**Data to use:**
- - -

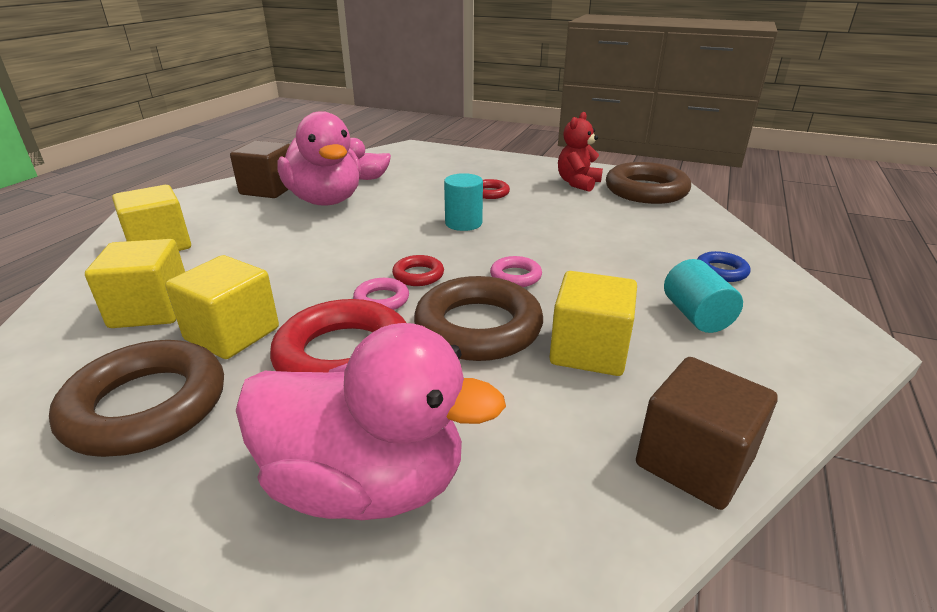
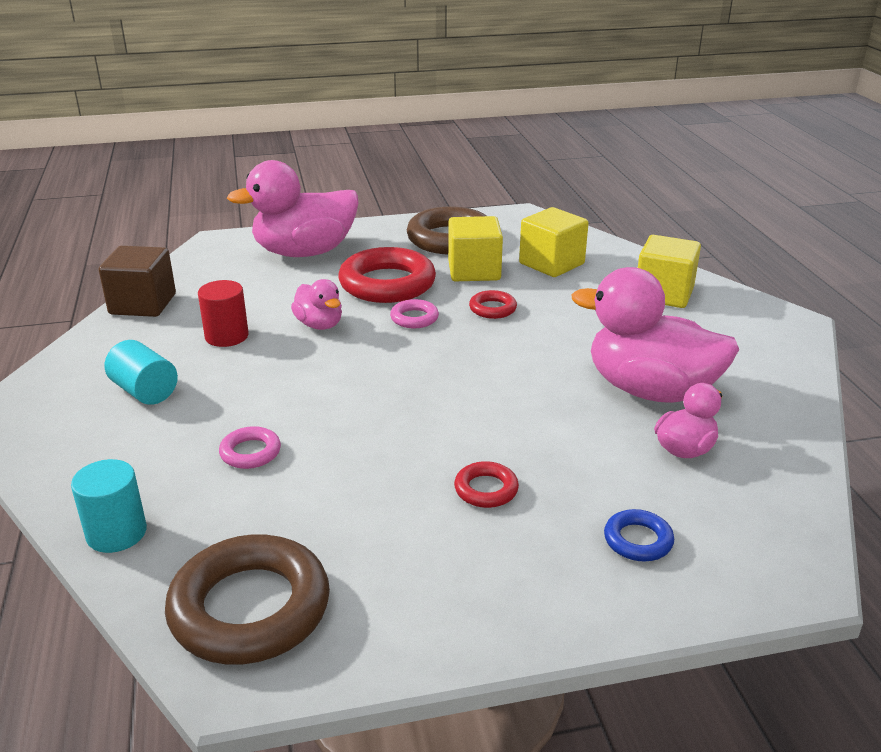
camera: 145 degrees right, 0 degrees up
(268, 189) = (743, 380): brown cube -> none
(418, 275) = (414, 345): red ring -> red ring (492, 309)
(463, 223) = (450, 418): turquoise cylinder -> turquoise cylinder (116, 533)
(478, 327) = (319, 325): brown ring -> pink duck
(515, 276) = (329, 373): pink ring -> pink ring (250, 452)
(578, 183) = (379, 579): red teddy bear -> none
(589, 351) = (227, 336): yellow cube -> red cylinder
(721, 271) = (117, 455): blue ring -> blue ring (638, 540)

- - -

**Activity:** Copy everything in the records above except the pictures, exactly as written.

**Answer box:**
camera: 145 degrees right, 0 degrees up
(268, 189) = (743, 380): brown cube -> none
(418, 275) = (414, 345): red ring -> red ring (492, 309)
(463, 223) = (450, 418): turquoise cylinder -> turquoise cylinder (116, 533)
(478, 327) = (319, 325): brown ring -> pink duck
(515, 276) = (329, 373): pink ring -> pink ring (250, 452)
(578, 183) = (379, 579): red teddy bear -> none
(589, 351) = (227, 336): yellow cube -> red cylinder
(721, 271) = (117, 455): blue ring -> blue ring (638, 540)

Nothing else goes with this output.